WHAT IS EXPECTED: Scan the data below and copy each line where "eraser" occurs.

### EXERCISE MATERIAL ###

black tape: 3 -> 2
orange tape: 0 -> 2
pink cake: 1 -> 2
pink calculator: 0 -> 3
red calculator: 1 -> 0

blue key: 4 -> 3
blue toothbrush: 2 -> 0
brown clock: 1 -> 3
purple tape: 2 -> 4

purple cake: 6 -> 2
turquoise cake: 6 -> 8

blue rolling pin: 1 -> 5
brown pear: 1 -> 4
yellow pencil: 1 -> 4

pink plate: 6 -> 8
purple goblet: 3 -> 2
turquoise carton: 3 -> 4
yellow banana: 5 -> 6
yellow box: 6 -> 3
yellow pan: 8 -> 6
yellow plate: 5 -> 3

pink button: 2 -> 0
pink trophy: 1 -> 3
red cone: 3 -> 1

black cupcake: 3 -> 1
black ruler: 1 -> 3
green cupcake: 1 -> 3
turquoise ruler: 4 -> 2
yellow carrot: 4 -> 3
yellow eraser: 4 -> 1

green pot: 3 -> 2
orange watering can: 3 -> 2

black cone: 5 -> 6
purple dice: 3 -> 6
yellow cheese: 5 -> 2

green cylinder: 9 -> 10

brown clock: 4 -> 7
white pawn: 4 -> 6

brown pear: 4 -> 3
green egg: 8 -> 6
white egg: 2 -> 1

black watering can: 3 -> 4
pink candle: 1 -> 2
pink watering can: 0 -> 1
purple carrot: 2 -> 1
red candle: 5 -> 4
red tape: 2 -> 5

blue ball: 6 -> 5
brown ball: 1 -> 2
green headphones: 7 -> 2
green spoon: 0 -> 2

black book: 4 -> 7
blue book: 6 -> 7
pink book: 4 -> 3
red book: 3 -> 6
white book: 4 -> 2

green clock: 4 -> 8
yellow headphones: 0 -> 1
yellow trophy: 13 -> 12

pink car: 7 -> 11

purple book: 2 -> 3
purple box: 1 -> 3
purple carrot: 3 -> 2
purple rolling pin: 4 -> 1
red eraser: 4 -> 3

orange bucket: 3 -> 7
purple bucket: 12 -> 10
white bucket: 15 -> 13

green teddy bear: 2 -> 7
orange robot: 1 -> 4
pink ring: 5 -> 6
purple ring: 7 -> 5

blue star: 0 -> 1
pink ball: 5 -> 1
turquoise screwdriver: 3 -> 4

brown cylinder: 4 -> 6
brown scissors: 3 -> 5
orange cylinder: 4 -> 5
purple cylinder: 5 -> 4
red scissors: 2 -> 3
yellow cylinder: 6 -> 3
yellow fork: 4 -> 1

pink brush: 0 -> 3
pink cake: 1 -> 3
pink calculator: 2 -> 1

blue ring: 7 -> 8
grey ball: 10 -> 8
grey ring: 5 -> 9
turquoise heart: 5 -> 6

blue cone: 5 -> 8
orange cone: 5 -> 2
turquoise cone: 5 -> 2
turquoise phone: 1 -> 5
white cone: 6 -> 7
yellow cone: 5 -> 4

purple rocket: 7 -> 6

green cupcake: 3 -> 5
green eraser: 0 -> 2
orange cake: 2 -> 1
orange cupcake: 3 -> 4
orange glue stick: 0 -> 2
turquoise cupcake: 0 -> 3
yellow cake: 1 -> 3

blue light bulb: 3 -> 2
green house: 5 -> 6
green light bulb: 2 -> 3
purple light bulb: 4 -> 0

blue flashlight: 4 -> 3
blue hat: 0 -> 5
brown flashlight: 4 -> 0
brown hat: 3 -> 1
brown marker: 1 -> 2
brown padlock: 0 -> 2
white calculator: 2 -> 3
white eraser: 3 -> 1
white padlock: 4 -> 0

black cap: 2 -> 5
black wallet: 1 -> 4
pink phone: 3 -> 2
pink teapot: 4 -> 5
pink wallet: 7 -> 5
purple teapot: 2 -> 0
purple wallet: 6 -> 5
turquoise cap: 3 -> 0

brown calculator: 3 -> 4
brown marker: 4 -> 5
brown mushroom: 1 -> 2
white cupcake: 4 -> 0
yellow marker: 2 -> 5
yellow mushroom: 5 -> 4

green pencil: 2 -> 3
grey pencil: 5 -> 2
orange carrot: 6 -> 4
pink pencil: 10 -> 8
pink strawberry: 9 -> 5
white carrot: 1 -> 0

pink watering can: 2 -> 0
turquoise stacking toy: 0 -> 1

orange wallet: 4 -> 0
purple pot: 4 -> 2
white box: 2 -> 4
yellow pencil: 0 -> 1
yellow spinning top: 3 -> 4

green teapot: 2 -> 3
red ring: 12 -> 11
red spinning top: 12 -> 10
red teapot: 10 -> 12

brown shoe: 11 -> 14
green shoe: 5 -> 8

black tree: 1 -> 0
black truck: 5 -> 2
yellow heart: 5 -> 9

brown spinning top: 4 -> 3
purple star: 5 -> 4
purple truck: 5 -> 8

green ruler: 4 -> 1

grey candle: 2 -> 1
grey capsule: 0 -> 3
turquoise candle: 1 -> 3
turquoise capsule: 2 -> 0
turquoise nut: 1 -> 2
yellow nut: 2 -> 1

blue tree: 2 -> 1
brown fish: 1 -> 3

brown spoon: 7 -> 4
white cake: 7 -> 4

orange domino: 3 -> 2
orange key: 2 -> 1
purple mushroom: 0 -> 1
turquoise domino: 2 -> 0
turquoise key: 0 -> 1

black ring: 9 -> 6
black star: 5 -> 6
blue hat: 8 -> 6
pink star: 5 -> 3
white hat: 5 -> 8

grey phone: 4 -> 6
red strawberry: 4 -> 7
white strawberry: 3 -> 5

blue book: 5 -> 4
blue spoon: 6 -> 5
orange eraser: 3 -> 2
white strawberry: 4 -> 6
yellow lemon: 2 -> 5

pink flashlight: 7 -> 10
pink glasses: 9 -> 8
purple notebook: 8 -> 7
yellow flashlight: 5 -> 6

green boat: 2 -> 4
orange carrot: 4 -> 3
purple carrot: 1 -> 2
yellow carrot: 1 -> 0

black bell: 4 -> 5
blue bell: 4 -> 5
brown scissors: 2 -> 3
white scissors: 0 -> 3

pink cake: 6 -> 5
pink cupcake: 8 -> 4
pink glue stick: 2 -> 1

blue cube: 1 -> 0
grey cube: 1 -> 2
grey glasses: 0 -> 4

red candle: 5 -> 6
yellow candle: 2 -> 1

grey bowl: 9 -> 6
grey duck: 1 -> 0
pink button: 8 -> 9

###

FINAL ANSWER:
yellow eraser: 4 -> 1
red eraser: 4 -> 3
green eraser: 0 -> 2
white eraser: 3 -> 1
orange eraser: 3 -> 2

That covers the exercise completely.